What you will do → Go through the entries and copy every line that has the string "Roboter" in it.
=-=-=-=-=
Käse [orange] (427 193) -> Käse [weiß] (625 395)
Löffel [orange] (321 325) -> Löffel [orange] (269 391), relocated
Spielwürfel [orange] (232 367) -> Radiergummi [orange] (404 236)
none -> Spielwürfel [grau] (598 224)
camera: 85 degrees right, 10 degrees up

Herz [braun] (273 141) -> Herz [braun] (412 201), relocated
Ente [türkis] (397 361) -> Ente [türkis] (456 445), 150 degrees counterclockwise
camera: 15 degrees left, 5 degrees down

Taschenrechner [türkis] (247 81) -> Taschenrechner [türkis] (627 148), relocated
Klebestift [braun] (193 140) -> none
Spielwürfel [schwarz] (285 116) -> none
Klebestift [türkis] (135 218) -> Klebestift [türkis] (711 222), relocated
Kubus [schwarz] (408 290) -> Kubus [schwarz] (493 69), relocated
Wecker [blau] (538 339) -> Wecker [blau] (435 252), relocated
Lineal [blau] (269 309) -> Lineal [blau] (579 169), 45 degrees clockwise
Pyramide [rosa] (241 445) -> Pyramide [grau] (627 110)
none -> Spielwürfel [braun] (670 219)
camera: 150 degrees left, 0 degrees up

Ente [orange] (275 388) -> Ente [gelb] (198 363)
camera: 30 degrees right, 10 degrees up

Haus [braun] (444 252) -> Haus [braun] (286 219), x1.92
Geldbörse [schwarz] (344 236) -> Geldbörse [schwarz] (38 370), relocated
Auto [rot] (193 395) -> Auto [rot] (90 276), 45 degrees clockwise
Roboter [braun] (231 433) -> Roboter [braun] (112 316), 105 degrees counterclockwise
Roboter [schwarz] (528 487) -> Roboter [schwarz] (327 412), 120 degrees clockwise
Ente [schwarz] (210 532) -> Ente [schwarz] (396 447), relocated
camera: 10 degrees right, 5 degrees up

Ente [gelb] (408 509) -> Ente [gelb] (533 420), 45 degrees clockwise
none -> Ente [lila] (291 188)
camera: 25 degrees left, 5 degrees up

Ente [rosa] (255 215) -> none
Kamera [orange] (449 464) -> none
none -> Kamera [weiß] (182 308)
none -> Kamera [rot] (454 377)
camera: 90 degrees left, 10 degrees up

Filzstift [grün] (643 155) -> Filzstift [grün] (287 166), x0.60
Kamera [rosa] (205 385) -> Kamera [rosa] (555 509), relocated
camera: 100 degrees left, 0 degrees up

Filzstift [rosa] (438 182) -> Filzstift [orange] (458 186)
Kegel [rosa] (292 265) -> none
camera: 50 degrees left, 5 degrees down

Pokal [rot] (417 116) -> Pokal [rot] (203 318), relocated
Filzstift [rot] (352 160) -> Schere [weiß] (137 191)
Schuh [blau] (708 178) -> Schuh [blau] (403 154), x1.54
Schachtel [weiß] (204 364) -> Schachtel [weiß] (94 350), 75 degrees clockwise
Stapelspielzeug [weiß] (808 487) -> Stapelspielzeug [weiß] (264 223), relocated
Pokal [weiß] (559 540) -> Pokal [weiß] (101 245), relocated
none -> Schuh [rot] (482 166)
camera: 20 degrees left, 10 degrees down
=-=-=-=-=
Response →
Roboter [braun] (231 433) -> Roboter [braun] (112 316), 105 degrees counterclockwise
Roboter [schwarz] (528 487) -> Roboter [schwarz] (327 412), 120 degrees clockwise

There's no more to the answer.